(Source records)
= Beginning of Section =

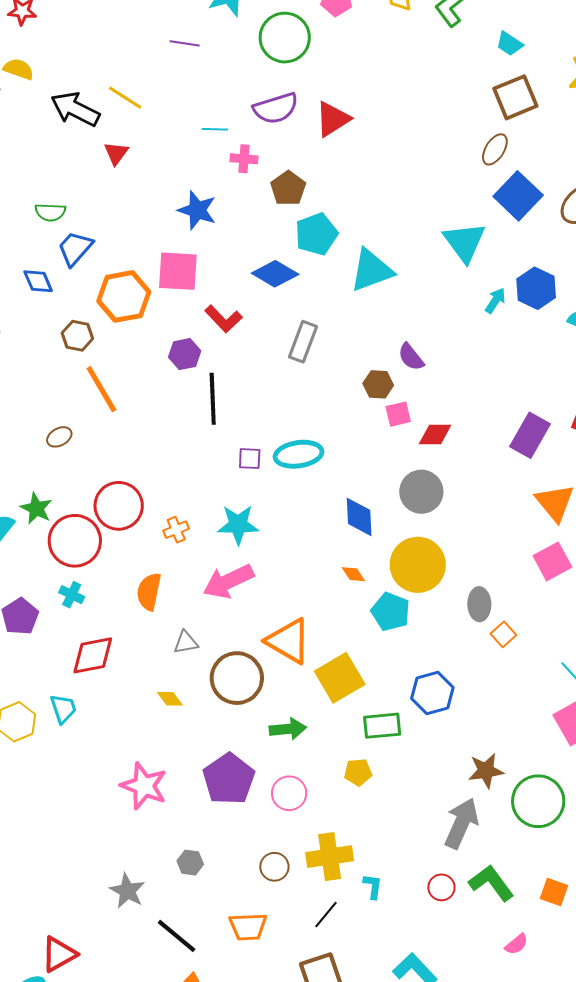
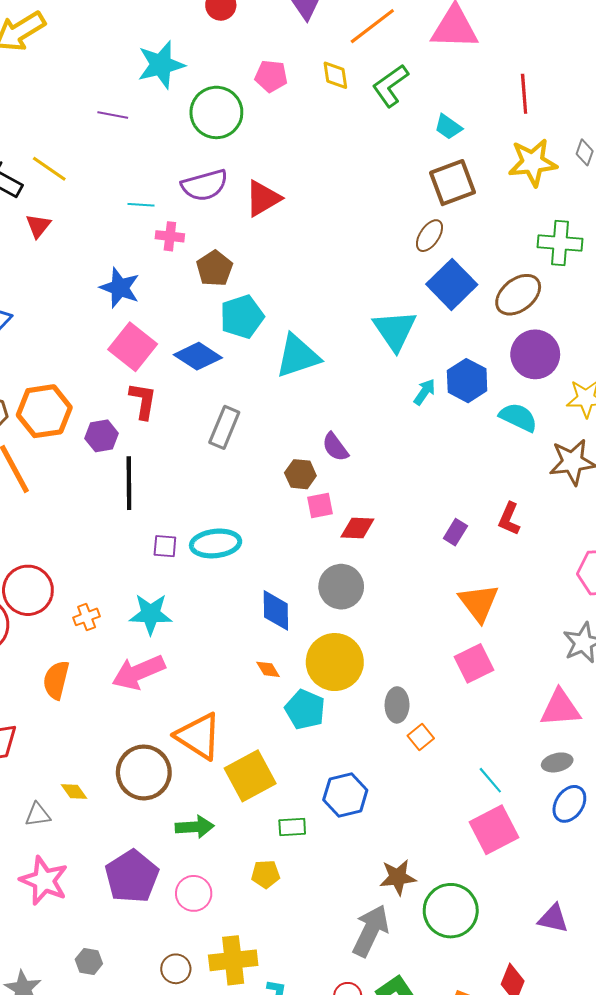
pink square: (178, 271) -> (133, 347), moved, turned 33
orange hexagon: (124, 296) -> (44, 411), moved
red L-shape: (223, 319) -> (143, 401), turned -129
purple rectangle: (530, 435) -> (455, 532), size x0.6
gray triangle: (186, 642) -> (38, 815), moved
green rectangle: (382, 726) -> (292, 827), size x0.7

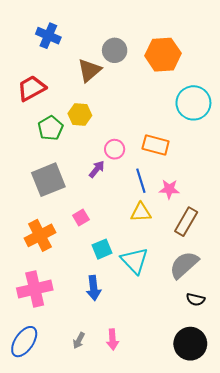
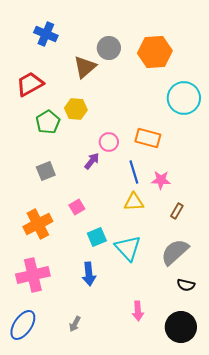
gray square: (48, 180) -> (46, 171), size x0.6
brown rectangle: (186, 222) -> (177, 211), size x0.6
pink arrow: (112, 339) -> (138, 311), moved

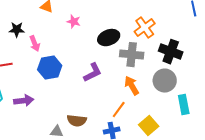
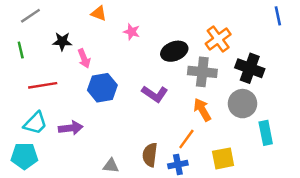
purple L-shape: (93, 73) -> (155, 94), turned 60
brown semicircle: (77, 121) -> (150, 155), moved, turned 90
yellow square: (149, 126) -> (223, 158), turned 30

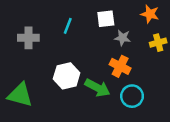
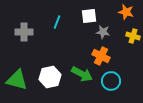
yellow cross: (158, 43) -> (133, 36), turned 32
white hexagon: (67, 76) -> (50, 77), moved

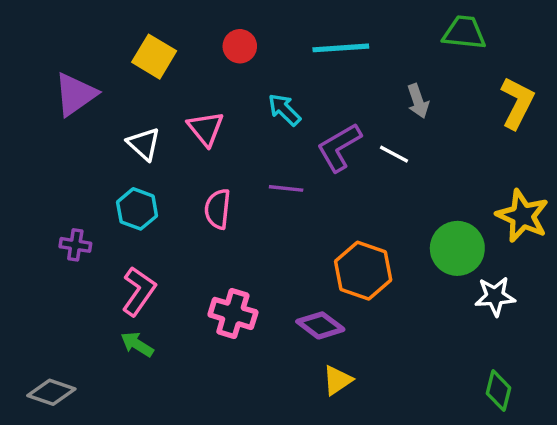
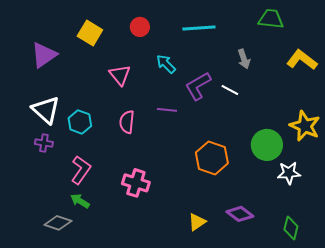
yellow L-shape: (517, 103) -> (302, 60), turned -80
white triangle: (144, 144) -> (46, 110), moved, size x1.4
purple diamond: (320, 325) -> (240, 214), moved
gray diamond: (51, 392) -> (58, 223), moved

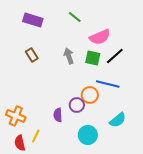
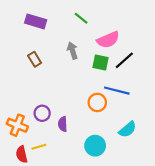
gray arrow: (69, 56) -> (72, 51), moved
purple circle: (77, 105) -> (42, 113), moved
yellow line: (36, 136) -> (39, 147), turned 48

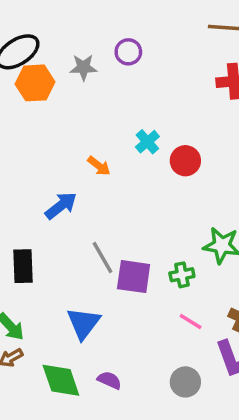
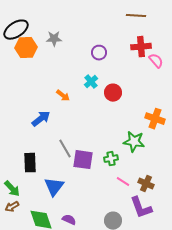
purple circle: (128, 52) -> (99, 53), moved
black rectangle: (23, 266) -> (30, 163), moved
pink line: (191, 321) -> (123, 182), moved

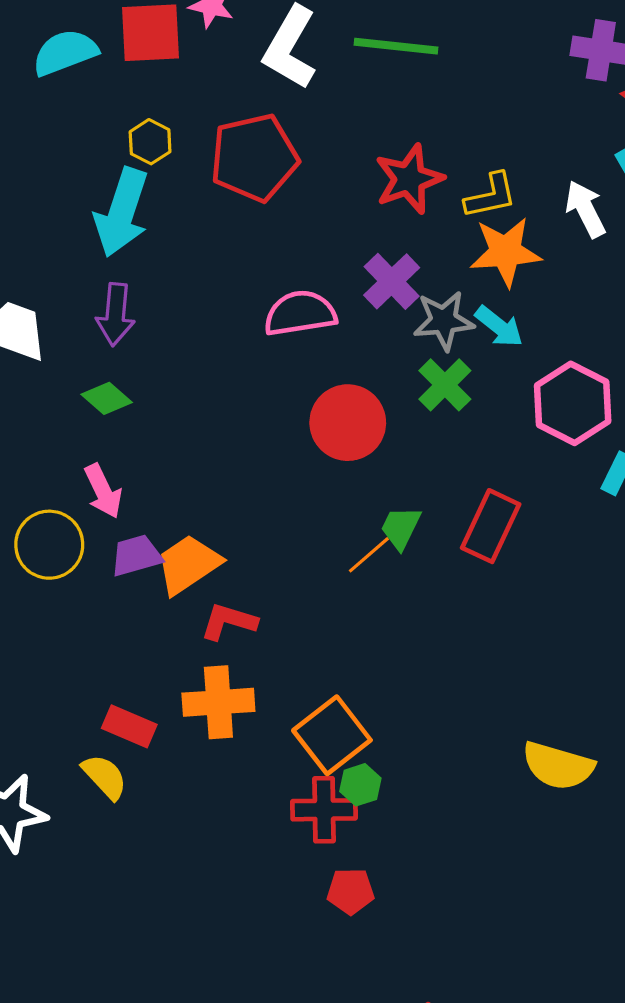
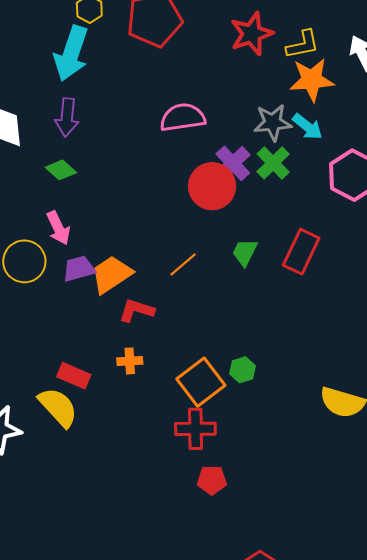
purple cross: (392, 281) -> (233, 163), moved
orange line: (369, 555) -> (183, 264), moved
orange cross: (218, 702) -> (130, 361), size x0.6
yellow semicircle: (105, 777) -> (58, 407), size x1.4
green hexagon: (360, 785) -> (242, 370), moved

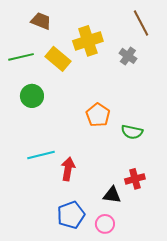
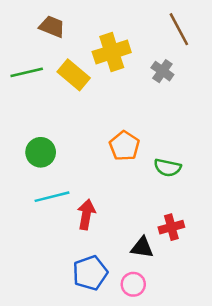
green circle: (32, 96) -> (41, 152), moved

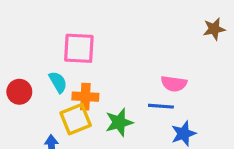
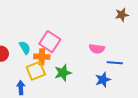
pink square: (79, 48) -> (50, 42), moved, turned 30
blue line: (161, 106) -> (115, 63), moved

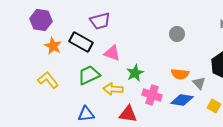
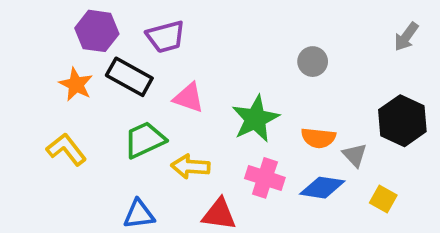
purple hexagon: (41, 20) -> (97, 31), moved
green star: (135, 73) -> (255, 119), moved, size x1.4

= End of Section =
= Beginning of Section =

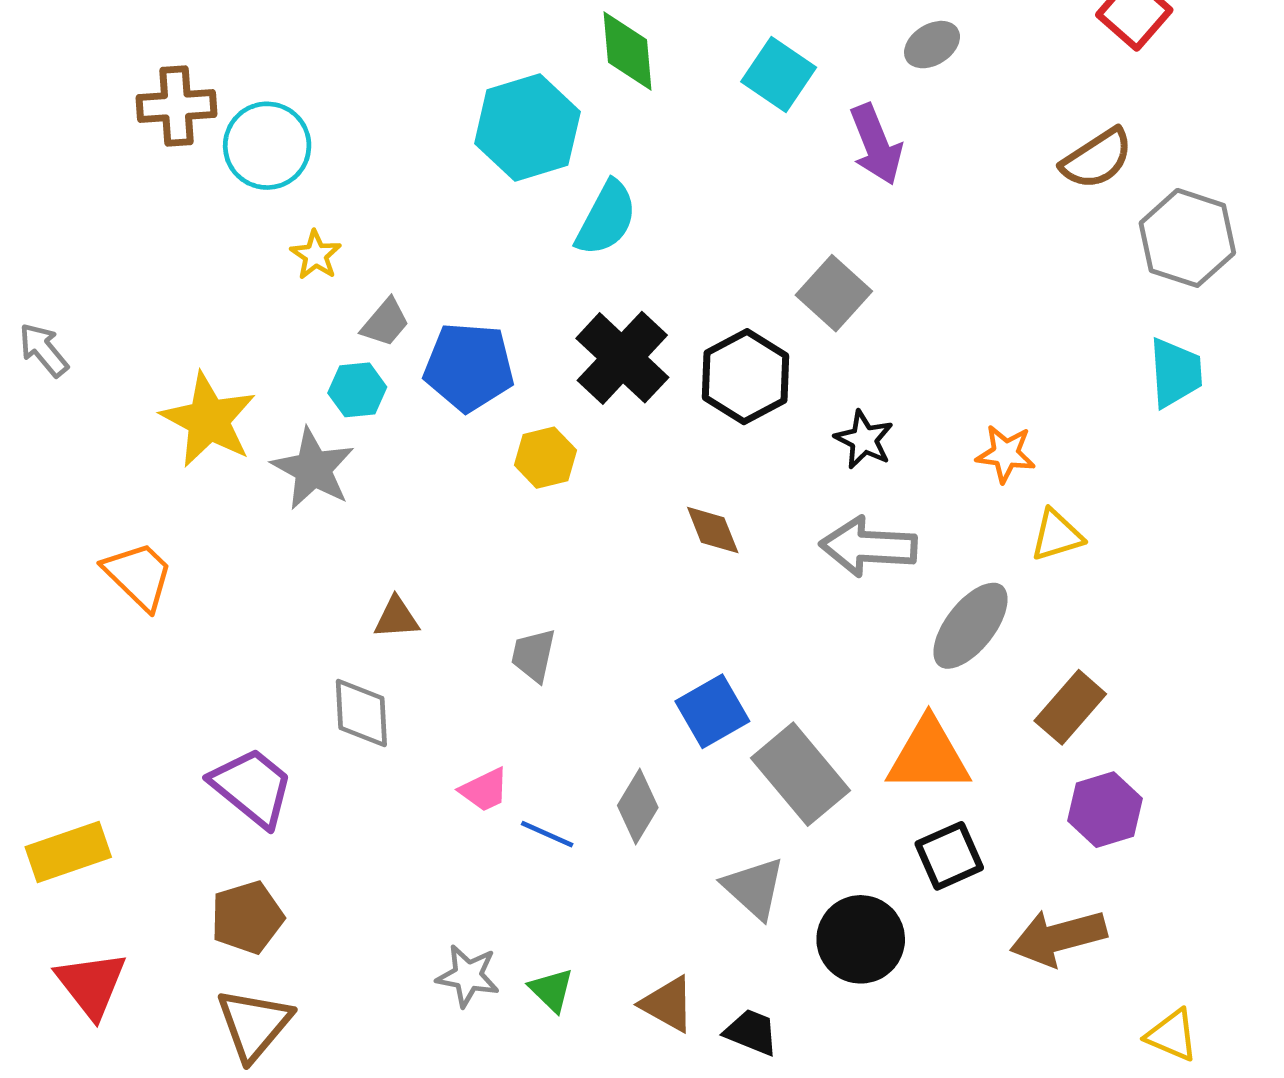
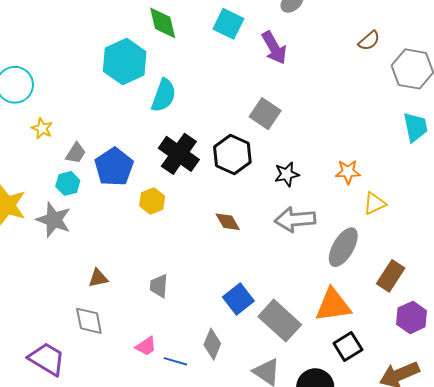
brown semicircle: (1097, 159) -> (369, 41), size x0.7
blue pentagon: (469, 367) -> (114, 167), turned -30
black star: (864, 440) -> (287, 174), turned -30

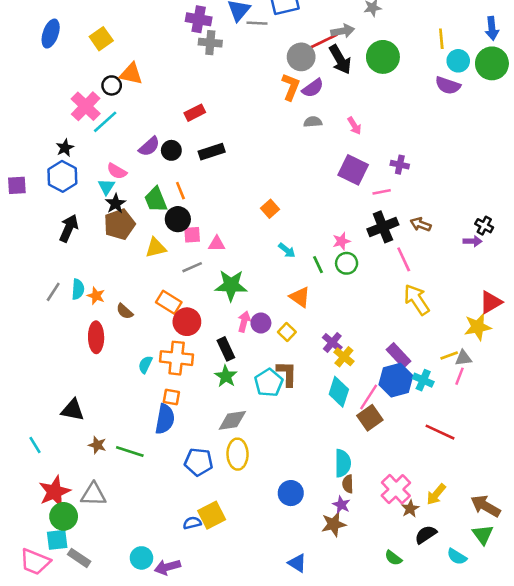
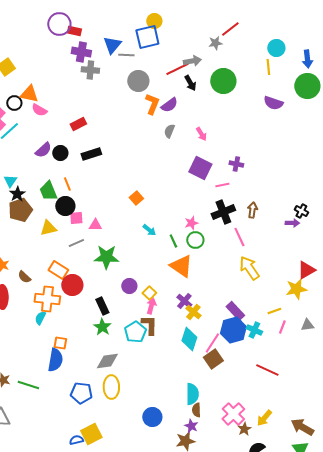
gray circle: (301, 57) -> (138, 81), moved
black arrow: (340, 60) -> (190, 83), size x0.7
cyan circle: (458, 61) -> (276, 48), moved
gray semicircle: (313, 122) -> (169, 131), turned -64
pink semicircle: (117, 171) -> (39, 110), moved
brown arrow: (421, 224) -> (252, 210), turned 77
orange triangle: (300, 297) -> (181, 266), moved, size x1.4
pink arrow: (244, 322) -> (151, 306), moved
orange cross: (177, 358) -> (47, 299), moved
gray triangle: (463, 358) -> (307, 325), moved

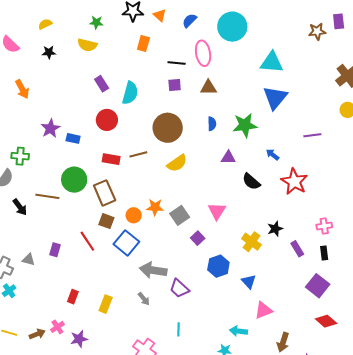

= End of Section =

Instructions for the task: Give back the exact lines above, running from the one that has "purple rectangle: (530, 435)" through the one that has "green star: (135, 73)", with nothing added and no pictures.

Response to the task:
purple rectangle: (530, 435) -> (455, 532), size x0.6
gray triangle: (186, 642) -> (38, 815), moved
green rectangle: (382, 726) -> (292, 827), size x0.7

gray square: (48, 180) -> (46, 171), size x0.6
brown rectangle: (186, 222) -> (177, 211), size x0.6
pink arrow: (112, 339) -> (138, 311), moved

purple L-shape: (93, 73) -> (155, 94), turned 60
brown semicircle: (77, 121) -> (150, 155), moved, turned 90
yellow square: (149, 126) -> (223, 158), turned 30

yellow cross: (158, 43) -> (133, 36), turned 32
white hexagon: (67, 76) -> (50, 77), moved

yellow L-shape: (517, 103) -> (302, 60), turned -80
white triangle: (144, 144) -> (46, 110), moved, size x1.4
purple diamond: (320, 325) -> (240, 214), moved
gray diamond: (51, 392) -> (58, 223), moved

gray arrow: (69, 56) -> (72, 51), moved
purple circle: (77, 105) -> (42, 113), moved
yellow line: (36, 136) -> (39, 147), turned 48

purple circle: (128, 52) -> (99, 53), moved
black rectangle: (23, 266) -> (30, 163), moved
pink line: (191, 321) -> (123, 182), moved

purple cross: (392, 281) -> (233, 163), moved
orange line: (369, 555) -> (183, 264), moved
orange cross: (218, 702) -> (130, 361), size x0.6
yellow semicircle: (105, 777) -> (58, 407), size x1.4
green hexagon: (360, 785) -> (242, 370), moved

green circle: (32, 96) -> (41, 152), moved

pink square: (79, 48) -> (50, 42), moved, turned 30
blue line: (161, 106) -> (115, 63), moved

purple hexagon: (41, 20) -> (97, 31), moved
green star: (135, 73) -> (255, 119), moved, size x1.4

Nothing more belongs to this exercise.